* [DATASET RECORDS]:

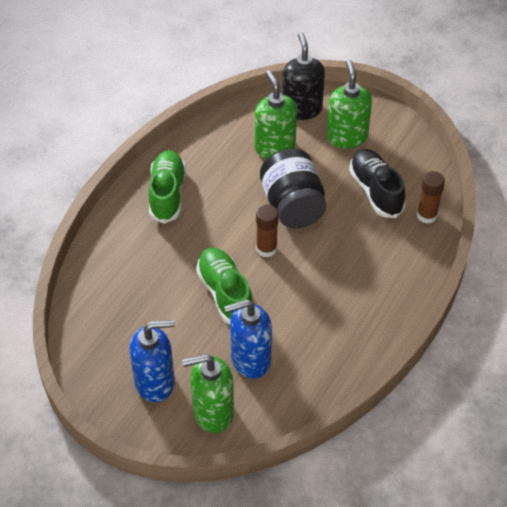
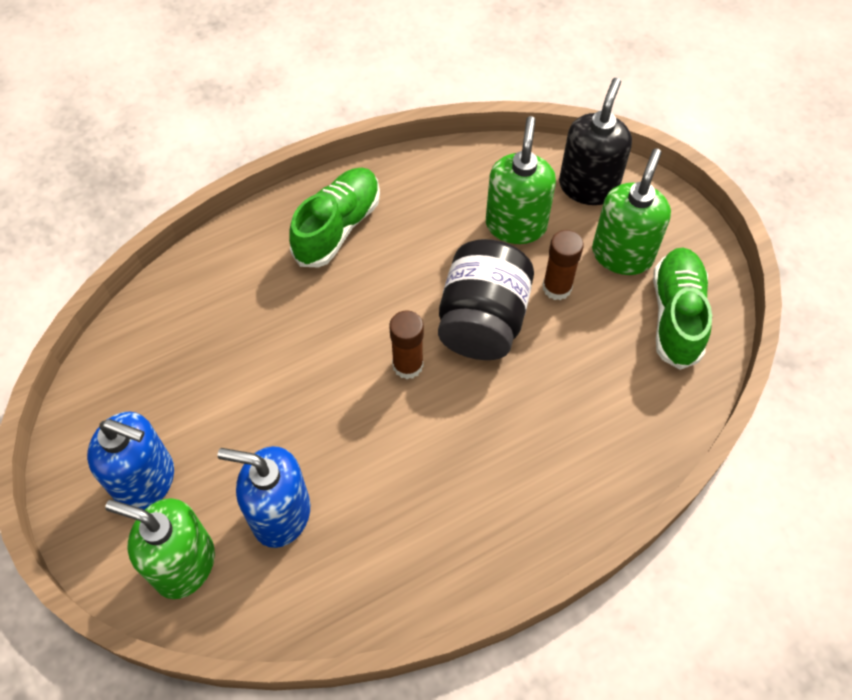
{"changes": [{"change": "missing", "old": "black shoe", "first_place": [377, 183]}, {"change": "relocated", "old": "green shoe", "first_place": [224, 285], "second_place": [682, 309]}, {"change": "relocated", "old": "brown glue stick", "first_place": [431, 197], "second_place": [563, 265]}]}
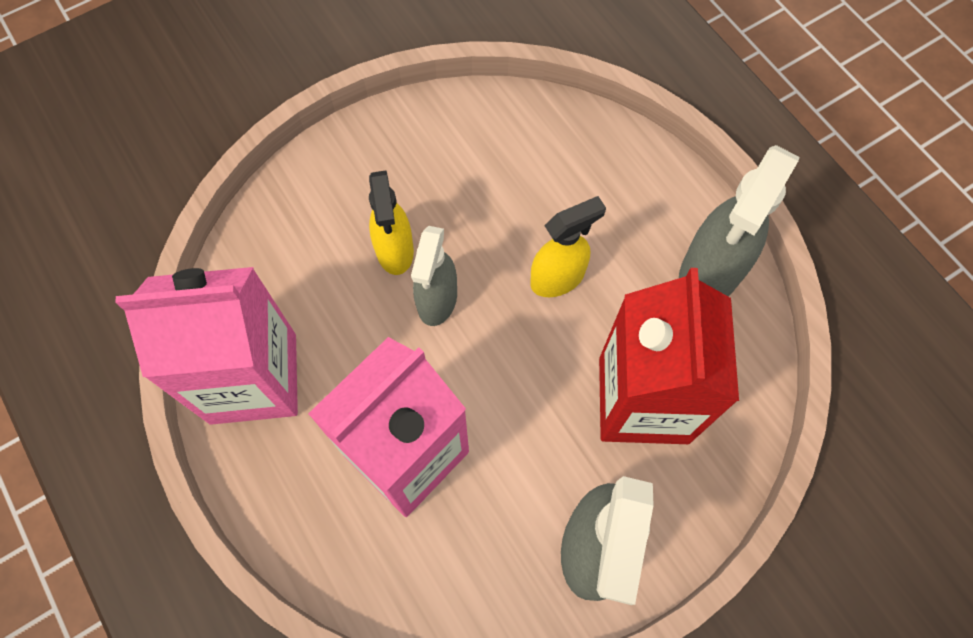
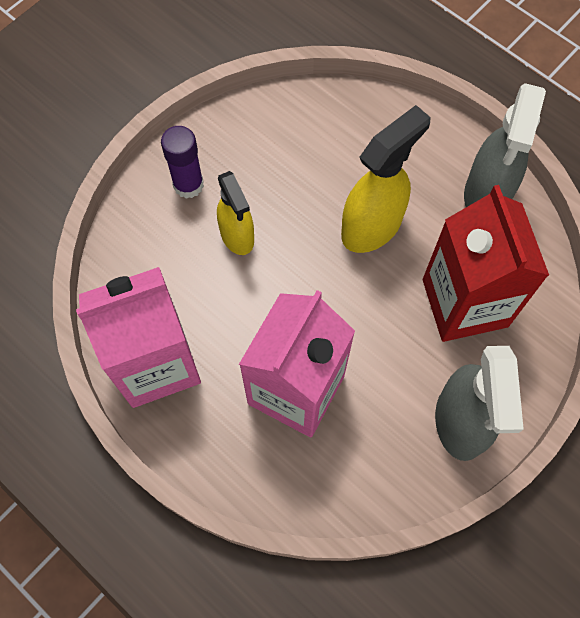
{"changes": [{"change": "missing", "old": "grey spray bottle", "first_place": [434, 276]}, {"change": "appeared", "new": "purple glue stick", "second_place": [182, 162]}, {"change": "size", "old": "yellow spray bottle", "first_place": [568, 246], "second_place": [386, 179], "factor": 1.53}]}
* * *
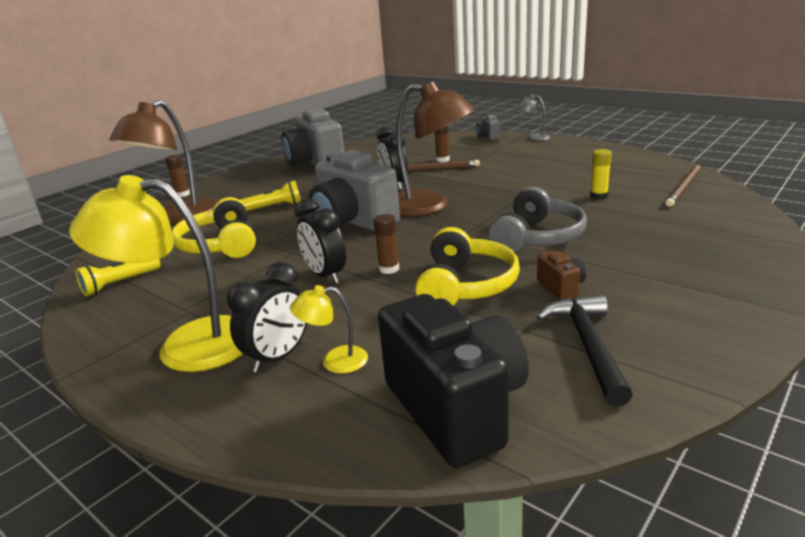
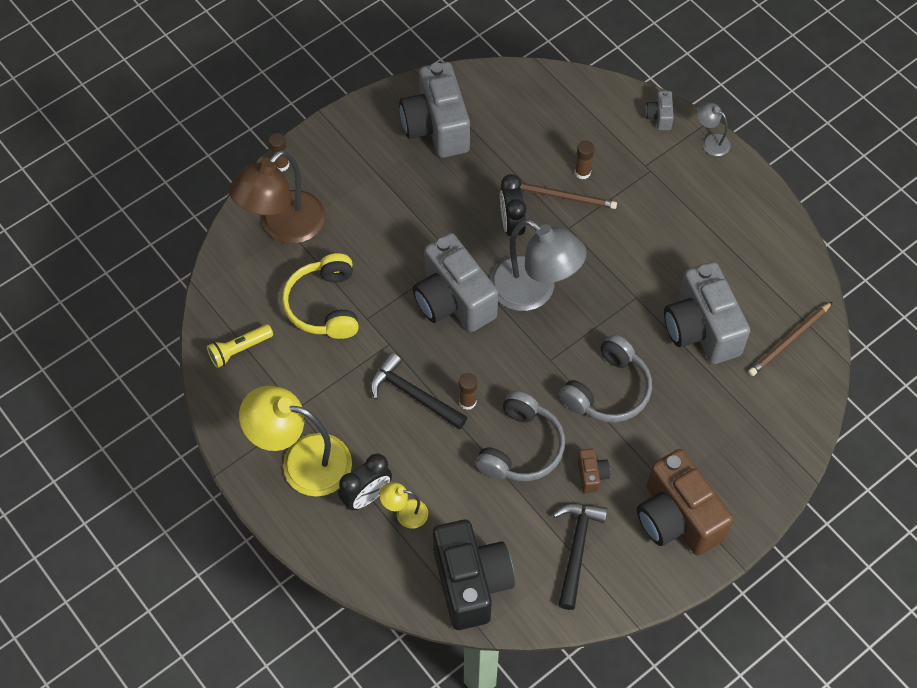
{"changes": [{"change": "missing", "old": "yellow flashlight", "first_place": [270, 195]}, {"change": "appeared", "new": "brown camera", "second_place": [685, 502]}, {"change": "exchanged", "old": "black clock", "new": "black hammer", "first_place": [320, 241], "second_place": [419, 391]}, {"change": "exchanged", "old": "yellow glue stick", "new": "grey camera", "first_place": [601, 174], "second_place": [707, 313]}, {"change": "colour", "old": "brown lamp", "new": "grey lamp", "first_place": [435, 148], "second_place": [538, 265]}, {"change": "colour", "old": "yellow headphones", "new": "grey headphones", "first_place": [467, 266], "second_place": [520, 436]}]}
==
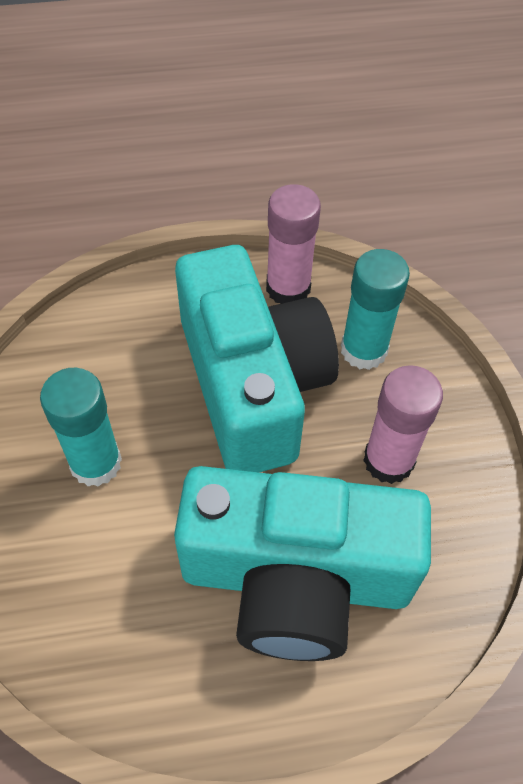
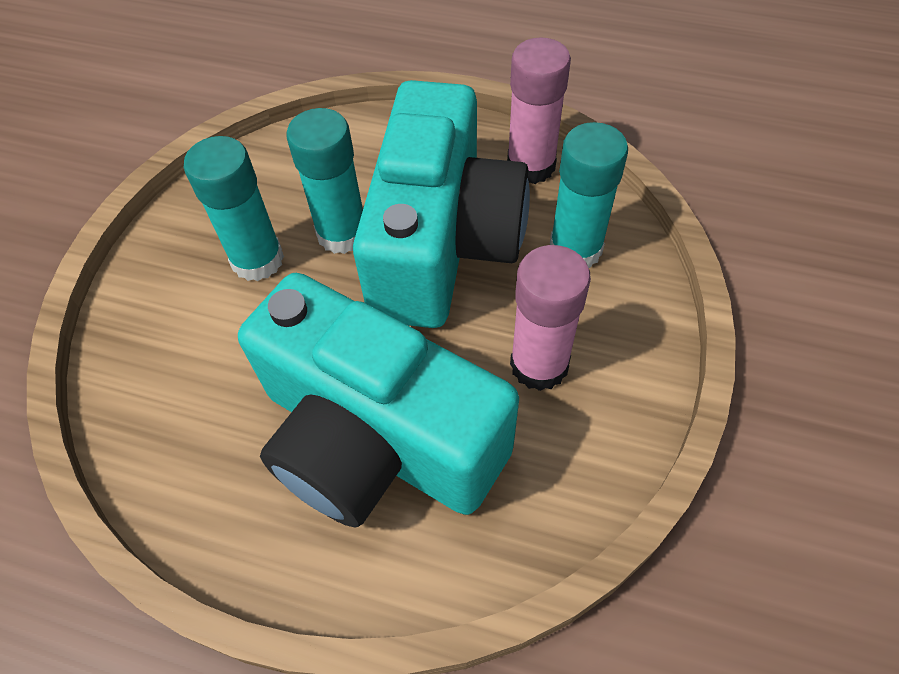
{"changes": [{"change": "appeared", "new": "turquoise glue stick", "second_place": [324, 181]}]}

* [EXERCISE OBJECTIVE]: Every line of the material that holds "brown" should be copied out as the answer.

* [RESULT OF THE EXERCISE]:
{"changes": [{"change": "missing", "old": "black shoe", "first_place": [377, 183]}, {"change": "relocated", "old": "green shoe", "first_place": [224, 285], "second_place": [682, 309]}, {"change": "relocated", "old": "brown glue stick", "first_place": [431, 197], "second_place": [563, 265]}]}
{"changes": [{"change": "missing", "old": "yellow flashlight", "first_place": [270, 195]}, {"change": "appeared", "new": "brown camera", "second_place": [685, 502]}, {"change": "exchanged", "old": "black clock", "new": "black hammer", "first_place": [320, 241], "second_place": [419, 391]}, {"change": "exchanged", "old": "yellow glue stick", "new": "grey camera", "first_place": [601, 174], "second_place": [707, 313]}, {"change": "colour", "old": "brown lamp", "new": "grey lamp", "first_place": [435, 148], "second_place": [538, 265]}, {"change": "colour", "old": "yellow headphones", "new": "grey headphones", "first_place": [467, 266], "second_place": [520, 436]}]}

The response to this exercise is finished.